WORK REQUIRED> Determine how many lines in the records include "bottle". Write the number and nothing more.

====

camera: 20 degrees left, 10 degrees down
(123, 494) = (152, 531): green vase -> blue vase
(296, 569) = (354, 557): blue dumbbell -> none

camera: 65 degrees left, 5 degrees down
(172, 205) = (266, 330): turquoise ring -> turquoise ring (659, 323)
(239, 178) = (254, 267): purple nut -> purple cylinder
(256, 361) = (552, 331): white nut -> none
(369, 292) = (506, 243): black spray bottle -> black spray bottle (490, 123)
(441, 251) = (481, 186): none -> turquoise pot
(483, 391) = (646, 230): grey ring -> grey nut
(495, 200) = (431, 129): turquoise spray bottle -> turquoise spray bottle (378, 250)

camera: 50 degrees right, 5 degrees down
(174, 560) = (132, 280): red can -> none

====

ANSWER SPACE> 2